_Problem statement_
In the data from the first line through the line containing "(1870–1943) [261, 220]", switch "midpoint" to "center" and return only those lines, otherwise unchanged.

_Raw records_
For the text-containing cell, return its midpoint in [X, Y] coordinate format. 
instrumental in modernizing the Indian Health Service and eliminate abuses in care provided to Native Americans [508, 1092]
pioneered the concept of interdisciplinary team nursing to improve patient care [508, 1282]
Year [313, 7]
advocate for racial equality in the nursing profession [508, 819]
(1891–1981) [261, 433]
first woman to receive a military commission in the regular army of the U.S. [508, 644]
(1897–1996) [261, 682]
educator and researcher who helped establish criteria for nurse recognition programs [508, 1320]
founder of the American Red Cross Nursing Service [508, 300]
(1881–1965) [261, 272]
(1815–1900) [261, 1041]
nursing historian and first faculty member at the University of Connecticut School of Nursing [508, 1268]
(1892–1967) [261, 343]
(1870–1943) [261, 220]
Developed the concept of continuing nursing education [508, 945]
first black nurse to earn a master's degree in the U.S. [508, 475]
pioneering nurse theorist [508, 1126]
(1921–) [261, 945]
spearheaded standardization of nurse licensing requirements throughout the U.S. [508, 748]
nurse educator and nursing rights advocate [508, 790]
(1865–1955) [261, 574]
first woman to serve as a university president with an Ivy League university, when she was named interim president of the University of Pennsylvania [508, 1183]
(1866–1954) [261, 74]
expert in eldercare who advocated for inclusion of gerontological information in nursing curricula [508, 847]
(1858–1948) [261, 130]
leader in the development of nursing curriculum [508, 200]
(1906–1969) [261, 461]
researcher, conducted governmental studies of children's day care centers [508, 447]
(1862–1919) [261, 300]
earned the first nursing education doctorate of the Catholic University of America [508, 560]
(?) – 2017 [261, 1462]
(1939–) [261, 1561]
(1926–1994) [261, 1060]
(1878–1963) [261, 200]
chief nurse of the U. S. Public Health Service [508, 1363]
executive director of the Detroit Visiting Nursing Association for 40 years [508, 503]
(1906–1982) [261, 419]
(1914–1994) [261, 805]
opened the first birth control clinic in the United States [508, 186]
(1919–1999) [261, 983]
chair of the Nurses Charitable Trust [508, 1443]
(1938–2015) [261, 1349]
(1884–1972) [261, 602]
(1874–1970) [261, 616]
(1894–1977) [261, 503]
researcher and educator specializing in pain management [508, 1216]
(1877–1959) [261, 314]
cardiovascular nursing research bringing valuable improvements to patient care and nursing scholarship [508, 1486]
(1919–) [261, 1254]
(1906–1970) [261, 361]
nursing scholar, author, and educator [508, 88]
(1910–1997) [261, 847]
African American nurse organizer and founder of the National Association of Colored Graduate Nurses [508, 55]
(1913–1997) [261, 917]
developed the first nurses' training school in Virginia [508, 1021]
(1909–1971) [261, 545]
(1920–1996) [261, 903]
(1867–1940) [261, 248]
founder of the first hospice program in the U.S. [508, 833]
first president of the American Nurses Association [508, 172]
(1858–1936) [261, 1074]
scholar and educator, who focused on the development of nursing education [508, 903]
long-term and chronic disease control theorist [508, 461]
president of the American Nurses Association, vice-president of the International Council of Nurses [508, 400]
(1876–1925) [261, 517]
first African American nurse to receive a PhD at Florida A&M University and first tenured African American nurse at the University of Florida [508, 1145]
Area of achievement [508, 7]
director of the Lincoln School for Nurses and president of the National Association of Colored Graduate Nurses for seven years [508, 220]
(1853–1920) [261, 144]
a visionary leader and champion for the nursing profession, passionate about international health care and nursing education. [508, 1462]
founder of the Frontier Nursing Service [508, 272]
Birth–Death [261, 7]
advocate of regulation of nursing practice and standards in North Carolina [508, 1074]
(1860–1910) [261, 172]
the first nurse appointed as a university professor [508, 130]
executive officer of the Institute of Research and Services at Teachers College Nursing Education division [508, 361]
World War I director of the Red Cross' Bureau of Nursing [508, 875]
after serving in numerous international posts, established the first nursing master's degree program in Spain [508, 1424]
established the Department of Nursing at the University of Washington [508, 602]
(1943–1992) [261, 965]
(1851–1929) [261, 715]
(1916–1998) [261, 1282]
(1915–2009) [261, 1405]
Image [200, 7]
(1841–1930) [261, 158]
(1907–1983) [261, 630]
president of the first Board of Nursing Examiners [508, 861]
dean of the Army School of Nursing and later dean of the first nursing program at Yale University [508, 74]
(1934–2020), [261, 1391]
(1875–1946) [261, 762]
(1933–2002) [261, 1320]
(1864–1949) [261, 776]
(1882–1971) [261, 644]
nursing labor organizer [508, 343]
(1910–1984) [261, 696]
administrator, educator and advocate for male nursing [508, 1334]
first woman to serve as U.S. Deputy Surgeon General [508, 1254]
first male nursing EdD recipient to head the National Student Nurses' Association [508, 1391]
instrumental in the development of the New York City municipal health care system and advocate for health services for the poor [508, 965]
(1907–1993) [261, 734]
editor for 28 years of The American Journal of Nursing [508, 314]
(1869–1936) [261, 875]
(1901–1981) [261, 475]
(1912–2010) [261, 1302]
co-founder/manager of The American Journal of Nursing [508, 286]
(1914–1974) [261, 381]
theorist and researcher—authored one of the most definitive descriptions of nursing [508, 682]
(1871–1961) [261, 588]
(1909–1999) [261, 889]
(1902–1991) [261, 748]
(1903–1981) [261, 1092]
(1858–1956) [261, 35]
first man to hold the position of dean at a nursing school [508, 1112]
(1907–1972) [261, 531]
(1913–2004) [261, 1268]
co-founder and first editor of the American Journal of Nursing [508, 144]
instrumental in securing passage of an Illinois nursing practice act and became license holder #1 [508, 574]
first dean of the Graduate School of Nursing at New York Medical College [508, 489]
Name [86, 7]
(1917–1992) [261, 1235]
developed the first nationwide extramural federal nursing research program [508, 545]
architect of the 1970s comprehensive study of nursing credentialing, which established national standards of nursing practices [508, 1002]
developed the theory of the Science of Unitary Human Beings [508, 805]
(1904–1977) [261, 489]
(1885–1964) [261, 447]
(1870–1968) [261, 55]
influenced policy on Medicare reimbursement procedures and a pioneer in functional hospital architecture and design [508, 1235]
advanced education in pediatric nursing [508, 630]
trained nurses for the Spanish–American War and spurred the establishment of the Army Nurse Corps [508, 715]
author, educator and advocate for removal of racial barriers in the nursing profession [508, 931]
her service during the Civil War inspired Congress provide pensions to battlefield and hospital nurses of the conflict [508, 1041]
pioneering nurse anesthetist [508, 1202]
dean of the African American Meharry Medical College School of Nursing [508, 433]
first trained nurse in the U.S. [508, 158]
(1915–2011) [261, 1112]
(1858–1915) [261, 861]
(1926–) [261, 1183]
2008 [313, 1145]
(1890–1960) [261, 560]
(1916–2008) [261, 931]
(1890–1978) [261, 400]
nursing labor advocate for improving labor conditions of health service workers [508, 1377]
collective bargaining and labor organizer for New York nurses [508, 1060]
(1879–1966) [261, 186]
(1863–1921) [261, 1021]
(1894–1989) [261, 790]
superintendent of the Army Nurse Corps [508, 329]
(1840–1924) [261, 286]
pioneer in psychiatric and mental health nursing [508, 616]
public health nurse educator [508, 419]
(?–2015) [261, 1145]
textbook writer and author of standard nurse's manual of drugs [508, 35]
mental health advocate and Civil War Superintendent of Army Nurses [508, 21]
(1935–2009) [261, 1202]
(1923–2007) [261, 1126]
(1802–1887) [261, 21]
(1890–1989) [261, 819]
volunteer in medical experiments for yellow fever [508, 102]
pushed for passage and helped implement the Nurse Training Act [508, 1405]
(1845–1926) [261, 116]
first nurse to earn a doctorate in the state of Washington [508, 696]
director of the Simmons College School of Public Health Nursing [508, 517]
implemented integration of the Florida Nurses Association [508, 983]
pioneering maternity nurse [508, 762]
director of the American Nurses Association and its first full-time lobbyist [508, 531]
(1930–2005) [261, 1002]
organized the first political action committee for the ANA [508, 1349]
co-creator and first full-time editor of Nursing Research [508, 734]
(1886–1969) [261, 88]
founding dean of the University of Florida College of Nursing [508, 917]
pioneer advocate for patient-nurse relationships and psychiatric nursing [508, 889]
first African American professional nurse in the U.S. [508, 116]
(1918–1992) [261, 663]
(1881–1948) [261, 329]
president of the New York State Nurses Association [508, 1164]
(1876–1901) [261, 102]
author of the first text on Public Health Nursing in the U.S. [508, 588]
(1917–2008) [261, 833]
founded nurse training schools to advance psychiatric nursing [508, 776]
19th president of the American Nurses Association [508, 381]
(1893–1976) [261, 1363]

_Result of the exercise_
For the text-containing cell, return its center in [X, Y] coordinate format. 
instrumental in modernizing the Indian Health Service and eliminate abuses in care provided to Native Americans [508, 1092]
pioneered the concept of interdisciplinary team nursing to improve patient care [508, 1282]
Year [313, 7]
advocate for racial equality in the nursing profession [508, 819]
(1891–1981) [261, 433]
first woman to receive a military commission in the regular army of the U.S. [508, 644]
(1897–1996) [261, 682]
educator and researcher who helped establish criteria for nurse recognition programs [508, 1320]
founder of the American Red Cross Nursing Service [508, 300]
(1881–1965) [261, 272]
(1815–1900) [261, 1041]
nursing historian and first faculty member at the University of Connecticut School of Nursing [508, 1268]
(1892–1967) [261, 343]
(1870–1943) [261, 220]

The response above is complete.